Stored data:
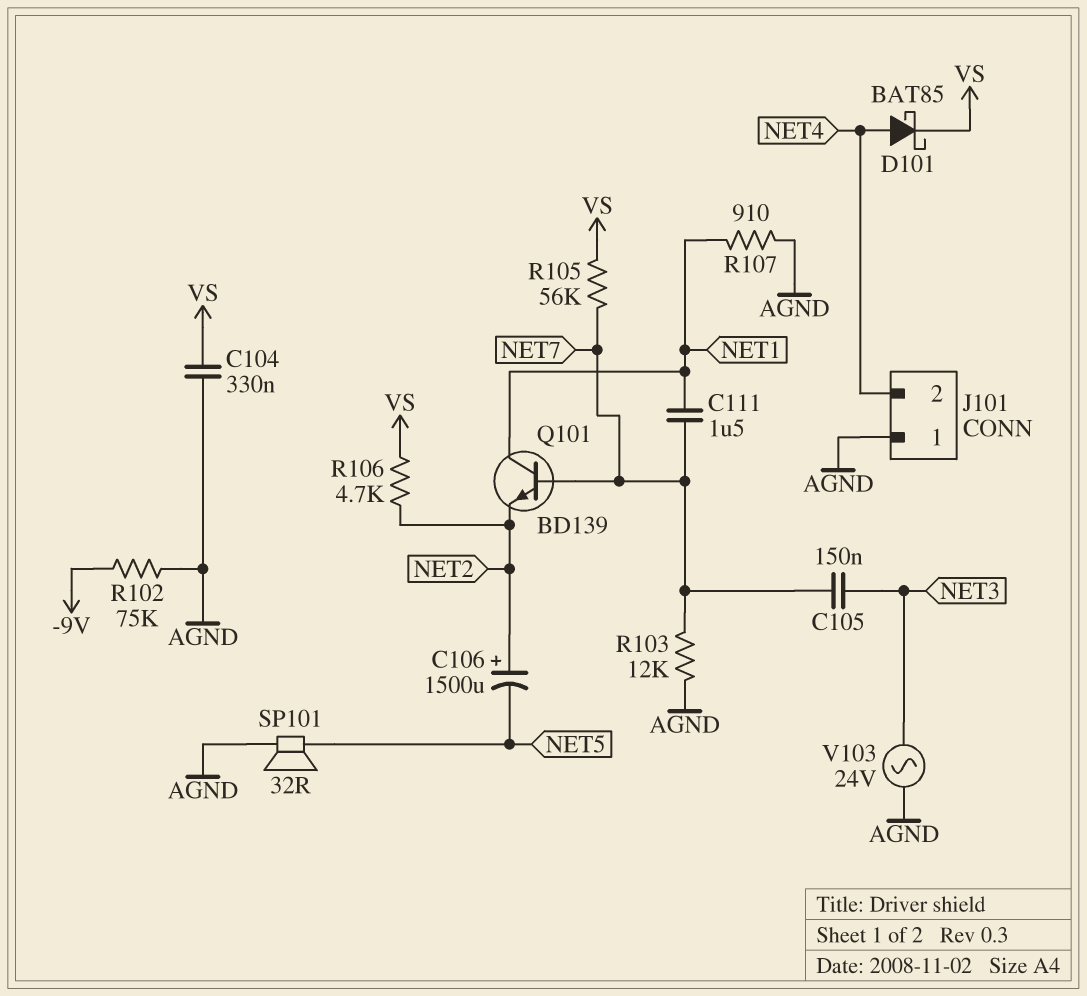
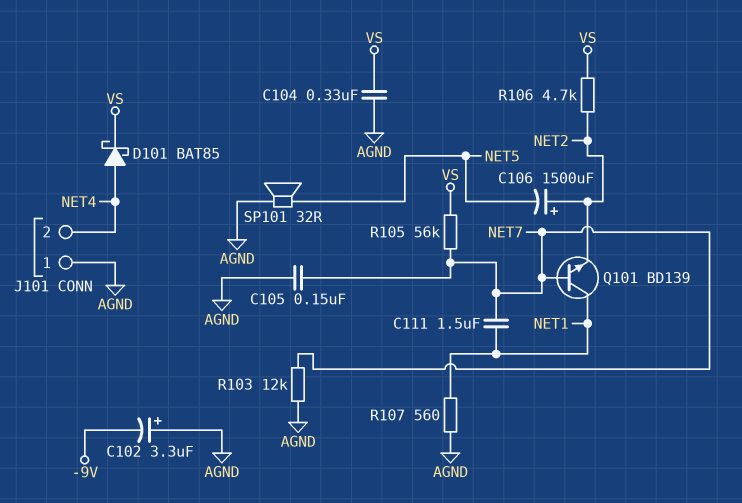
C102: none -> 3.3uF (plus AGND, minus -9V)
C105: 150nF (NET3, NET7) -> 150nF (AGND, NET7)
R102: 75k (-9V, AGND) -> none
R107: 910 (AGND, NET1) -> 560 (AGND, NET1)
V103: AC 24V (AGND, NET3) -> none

--- WORK REQUEST ---
Return the line that contains "C105: 150nF (NET3, NET7)" along with every line after it through the end of the entries, exactly, adding nothing.

--- RESPONSE ---
C105: 150nF (NET3, NET7) -> 150nF (AGND, NET7)
R102: 75k (-9V, AGND) -> none
R107: 910 (AGND, NET1) -> 560 (AGND, NET1)
V103: AC 24V (AGND, NET3) -> none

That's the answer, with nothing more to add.